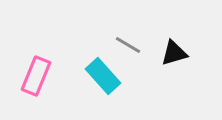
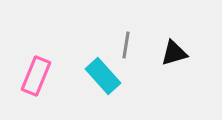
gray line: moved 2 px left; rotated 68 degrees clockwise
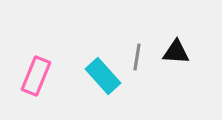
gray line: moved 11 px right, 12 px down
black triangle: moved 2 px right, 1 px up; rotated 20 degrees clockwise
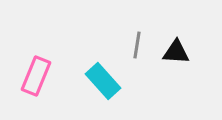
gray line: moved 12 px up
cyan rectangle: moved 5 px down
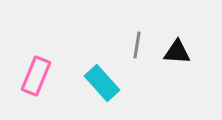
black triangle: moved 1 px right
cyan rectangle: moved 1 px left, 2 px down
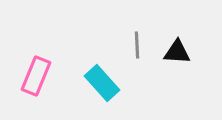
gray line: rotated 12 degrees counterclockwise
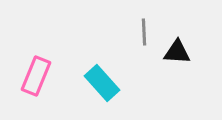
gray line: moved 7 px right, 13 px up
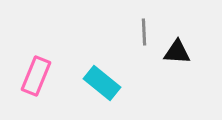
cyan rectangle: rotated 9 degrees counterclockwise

● ● ● ● ●

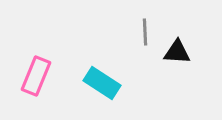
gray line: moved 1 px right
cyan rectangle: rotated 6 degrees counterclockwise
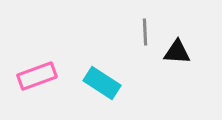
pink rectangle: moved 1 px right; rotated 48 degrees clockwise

● ● ● ● ●

INSTRUCTIONS FOR THE TASK → Reproduce the listing above word for word, starting at the line that contains "gray line: moved 2" and ending at the line that contains "gray line: rotated", with both of those lines included. Leave the pictures out of your answer.

WRITTEN REPLY →
gray line: moved 2 px left; rotated 68 degrees clockwise
gray line: moved 11 px right, 12 px down
black triangle: moved 2 px right, 1 px up; rotated 20 degrees clockwise
gray line: moved 12 px up
cyan rectangle: moved 5 px down
black triangle: moved 1 px right
cyan rectangle: moved 1 px left, 2 px down
gray line: rotated 12 degrees counterclockwise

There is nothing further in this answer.